§ **Task brief**
Count the lines in the listing below that contain the word "behind", and reply with only that number.

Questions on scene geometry
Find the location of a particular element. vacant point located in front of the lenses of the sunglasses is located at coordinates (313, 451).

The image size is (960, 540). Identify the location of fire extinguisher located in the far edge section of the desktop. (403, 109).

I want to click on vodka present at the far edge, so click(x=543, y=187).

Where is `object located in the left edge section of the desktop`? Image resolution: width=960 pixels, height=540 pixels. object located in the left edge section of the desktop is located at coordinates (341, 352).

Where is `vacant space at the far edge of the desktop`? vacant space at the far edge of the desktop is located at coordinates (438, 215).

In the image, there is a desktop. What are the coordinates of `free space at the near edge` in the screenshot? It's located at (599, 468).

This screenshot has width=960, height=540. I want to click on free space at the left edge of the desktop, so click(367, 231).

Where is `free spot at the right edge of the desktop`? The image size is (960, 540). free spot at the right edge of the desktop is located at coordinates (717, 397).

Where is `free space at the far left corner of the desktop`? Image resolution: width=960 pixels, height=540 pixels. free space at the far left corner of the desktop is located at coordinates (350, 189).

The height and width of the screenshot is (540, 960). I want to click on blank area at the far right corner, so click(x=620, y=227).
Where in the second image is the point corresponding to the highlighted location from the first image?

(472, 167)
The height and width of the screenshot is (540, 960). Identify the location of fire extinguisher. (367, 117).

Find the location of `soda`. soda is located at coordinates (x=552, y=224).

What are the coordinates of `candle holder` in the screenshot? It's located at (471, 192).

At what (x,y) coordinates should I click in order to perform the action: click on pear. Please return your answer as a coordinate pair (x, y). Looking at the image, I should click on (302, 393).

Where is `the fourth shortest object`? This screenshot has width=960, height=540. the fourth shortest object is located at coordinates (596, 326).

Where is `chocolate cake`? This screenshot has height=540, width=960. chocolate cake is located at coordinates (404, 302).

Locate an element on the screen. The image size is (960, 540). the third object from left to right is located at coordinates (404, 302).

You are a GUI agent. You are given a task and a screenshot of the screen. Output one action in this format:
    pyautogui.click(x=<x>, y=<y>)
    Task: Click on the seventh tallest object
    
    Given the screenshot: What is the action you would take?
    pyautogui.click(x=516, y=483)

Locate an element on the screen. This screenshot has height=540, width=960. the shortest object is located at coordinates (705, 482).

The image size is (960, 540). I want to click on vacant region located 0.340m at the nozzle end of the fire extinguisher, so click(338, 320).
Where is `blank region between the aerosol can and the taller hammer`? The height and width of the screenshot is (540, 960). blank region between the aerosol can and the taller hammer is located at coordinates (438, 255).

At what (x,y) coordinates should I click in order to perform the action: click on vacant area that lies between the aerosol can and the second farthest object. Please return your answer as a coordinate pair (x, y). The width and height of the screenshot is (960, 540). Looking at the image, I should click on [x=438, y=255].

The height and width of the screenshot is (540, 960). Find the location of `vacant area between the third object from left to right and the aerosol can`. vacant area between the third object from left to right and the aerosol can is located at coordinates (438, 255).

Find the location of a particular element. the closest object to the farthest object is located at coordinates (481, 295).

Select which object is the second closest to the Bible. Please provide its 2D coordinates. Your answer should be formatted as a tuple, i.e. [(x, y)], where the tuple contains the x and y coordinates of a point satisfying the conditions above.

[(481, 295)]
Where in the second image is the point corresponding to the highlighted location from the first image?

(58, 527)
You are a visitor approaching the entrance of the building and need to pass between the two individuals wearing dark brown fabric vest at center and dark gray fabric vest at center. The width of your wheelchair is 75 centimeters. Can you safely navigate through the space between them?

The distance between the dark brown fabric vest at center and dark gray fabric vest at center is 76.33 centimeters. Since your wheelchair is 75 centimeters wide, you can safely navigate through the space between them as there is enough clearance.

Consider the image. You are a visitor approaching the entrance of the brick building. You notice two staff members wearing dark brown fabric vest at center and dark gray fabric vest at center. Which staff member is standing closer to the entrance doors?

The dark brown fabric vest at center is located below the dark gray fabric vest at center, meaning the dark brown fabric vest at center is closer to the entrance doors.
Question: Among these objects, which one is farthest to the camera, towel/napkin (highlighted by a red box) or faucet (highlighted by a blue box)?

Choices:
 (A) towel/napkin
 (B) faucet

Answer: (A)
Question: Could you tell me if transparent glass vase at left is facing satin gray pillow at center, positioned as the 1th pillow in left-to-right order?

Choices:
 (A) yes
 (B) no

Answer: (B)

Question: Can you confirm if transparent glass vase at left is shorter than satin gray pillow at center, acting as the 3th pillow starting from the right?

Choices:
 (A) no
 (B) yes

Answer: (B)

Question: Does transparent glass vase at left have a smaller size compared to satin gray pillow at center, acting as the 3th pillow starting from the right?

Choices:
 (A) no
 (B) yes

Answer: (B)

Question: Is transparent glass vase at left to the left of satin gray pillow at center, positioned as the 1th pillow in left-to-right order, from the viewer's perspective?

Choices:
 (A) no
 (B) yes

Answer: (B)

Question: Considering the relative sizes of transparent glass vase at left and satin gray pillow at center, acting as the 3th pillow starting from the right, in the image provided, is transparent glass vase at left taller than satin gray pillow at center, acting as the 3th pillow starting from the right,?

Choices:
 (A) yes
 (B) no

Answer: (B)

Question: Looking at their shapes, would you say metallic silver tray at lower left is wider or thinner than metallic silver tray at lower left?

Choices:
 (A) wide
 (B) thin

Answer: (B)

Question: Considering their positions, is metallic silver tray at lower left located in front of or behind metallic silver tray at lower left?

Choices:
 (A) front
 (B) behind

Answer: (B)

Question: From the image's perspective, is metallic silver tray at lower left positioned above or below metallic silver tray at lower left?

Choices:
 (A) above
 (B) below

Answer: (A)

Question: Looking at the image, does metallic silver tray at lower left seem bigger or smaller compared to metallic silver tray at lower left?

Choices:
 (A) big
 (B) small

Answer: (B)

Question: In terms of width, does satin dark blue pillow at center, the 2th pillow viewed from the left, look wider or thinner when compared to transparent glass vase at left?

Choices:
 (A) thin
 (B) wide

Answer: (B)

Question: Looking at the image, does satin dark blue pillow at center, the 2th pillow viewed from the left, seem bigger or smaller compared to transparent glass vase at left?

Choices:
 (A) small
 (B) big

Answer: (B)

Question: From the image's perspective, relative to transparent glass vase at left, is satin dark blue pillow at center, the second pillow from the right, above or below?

§ **Exercise solution**
2